---- DATA TO PROCESS

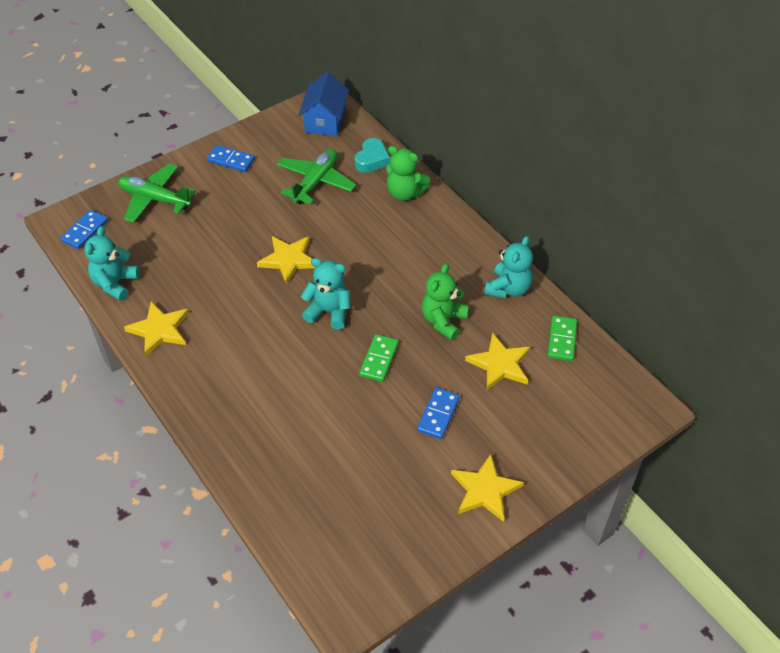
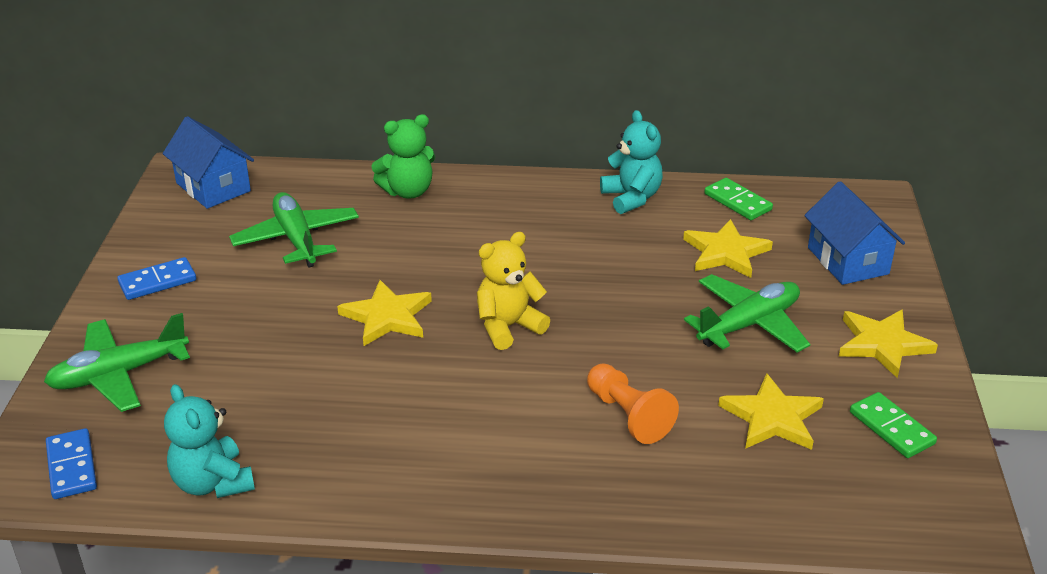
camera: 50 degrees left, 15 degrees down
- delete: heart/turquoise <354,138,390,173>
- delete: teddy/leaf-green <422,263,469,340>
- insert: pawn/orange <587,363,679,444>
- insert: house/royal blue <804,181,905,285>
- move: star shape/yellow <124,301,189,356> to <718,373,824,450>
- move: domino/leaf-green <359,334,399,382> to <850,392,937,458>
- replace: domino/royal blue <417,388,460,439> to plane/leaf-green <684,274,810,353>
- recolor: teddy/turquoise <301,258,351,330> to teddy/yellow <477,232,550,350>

--------

WHAT TO DO: Your reply should hold only the records, duplicated exactly, without any image.

EXERCISE ANSWER:
camera: 50 degrees left, 15 degrees down
- delete: heart/turquoise <354,138,390,173>
- delete: teddy/leaf-green <422,263,469,340>
- insert: pawn/orange <587,363,679,444>
- insert: house/royal blue <804,181,905,285>
- move: star shape/yellow <124,301,189,356> to <718,373,824,450>
- move: domino/leaf-green <359,334,399,382> to <850,392,937,458>
- replace: domino/royal blue <417,388,460,439> to plane/leaf-green <684,274,810,353>
- recolor: teddy/turquoise <301,258,351,330> to teddy/yellow <477,232,550,350>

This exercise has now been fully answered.